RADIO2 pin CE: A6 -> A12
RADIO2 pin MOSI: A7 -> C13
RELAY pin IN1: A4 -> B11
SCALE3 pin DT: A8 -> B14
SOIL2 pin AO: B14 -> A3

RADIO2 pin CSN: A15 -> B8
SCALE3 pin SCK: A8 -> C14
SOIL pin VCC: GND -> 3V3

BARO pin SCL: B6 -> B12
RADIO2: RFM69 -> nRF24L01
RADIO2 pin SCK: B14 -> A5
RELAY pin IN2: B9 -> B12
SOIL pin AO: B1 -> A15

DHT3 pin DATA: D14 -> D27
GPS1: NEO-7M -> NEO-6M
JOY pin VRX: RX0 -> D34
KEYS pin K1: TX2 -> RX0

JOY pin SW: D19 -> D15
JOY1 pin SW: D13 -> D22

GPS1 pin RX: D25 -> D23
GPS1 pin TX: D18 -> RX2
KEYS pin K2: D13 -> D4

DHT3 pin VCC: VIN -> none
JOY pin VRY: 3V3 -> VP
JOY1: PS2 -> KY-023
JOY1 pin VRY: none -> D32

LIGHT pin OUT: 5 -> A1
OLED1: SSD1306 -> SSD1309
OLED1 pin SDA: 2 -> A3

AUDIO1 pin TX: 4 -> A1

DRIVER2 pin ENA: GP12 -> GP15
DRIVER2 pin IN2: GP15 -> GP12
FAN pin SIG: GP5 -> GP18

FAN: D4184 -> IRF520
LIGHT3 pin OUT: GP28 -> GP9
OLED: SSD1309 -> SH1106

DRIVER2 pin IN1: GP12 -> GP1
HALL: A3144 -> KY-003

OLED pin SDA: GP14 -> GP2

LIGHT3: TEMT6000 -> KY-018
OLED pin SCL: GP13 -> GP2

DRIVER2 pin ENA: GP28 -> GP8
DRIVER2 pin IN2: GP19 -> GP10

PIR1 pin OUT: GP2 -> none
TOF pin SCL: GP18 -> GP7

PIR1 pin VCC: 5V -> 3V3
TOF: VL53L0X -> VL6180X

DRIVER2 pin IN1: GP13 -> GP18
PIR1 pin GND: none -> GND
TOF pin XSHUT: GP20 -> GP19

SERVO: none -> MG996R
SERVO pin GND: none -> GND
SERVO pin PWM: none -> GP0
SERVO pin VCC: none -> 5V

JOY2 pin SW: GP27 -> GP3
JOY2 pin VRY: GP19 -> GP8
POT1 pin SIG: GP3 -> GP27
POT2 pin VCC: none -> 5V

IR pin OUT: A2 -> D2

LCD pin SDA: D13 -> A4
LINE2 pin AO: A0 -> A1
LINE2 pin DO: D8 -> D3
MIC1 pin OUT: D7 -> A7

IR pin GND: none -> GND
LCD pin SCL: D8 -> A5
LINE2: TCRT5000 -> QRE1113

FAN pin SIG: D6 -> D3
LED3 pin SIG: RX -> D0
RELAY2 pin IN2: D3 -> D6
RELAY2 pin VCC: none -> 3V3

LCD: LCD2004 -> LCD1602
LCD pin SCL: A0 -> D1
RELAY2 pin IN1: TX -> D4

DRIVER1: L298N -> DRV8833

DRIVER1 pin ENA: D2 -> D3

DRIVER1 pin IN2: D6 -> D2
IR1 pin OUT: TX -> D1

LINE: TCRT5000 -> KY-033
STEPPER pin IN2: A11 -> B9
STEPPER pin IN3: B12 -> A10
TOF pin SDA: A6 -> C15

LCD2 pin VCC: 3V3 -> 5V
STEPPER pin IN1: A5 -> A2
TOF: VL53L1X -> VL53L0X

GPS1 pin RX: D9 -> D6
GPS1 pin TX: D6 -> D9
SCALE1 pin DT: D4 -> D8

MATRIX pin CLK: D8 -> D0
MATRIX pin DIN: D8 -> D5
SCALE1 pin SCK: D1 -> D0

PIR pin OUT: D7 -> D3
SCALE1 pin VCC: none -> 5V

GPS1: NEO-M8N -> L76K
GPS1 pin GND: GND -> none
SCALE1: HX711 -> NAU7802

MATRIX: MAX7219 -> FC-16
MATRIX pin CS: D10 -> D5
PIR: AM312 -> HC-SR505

WHAT YOU WILL DO
Copy out each line of the data that has the word "SERVO" in it.

TASK OUTPUT
SERVO: none -> MG996R
SERVO pin GND: none -> GND
SERVO pin PWM: none -> GP0
SERVO pin VCC: none -> 5V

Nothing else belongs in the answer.